### Exercise directions
Only the lines below from the one containing "J101 pin 1: GND -> 3V3" to the one containing "U112: MCP4726 -> MCP4725" should be repeated, both included and unchanged.

### Data for the task
———

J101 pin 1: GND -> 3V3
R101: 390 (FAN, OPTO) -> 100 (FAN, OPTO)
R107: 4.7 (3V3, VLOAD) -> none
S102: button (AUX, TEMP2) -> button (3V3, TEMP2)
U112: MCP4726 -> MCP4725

———

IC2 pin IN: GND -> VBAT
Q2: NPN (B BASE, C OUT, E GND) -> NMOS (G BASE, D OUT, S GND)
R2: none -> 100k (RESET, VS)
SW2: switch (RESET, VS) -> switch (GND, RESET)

———

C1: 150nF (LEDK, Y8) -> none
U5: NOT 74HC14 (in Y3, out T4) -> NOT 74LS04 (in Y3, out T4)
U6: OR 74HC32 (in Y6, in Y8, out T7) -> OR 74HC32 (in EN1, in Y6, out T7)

———

### Task output
J101 pin 1: GND -> 3V3
R101: 390 (FAN, OPTO) -> 100 (FAN, OPTO)
R107: 4.7 (3V3, VLOAD) -> none
S102: button (AUX, TEMP2) -> button (3V3, TEMP2)
U112: MCP4726 -> MCP4725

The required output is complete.